Task material:
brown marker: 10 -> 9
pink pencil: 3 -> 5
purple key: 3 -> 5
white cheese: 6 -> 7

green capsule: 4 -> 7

...

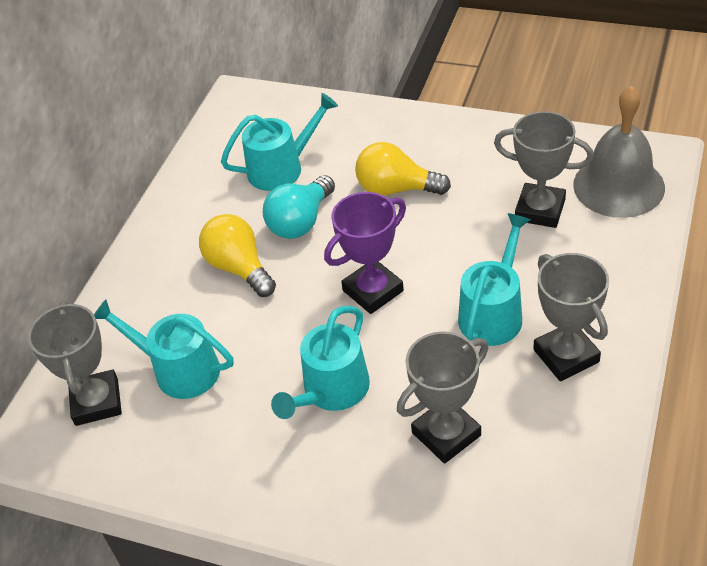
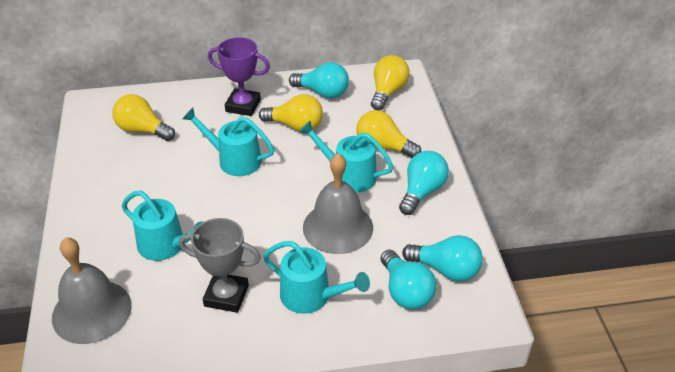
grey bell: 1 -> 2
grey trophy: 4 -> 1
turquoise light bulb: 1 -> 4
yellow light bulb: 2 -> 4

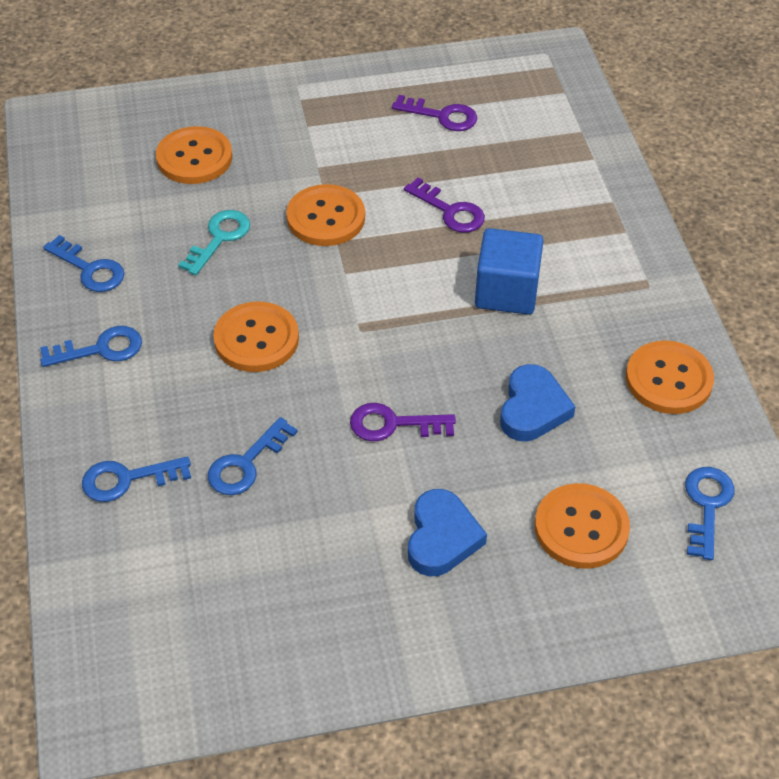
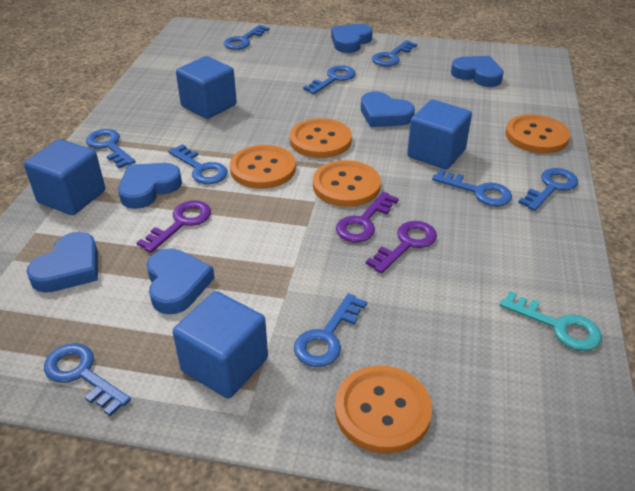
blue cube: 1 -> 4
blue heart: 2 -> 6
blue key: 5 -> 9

What is expected:
An exact copy of the lines above, from the one containing "pink pencil: 3 -> 5" down to the one containing "green capsule: 4 -> 7" and including both, is the whole answer; retype it and nothing else.

Exercise response:
pink pencil: 3 -> 5
purple key: 3 -> 5
white cheese: 6 -> 7

green capsule: 4 -> 7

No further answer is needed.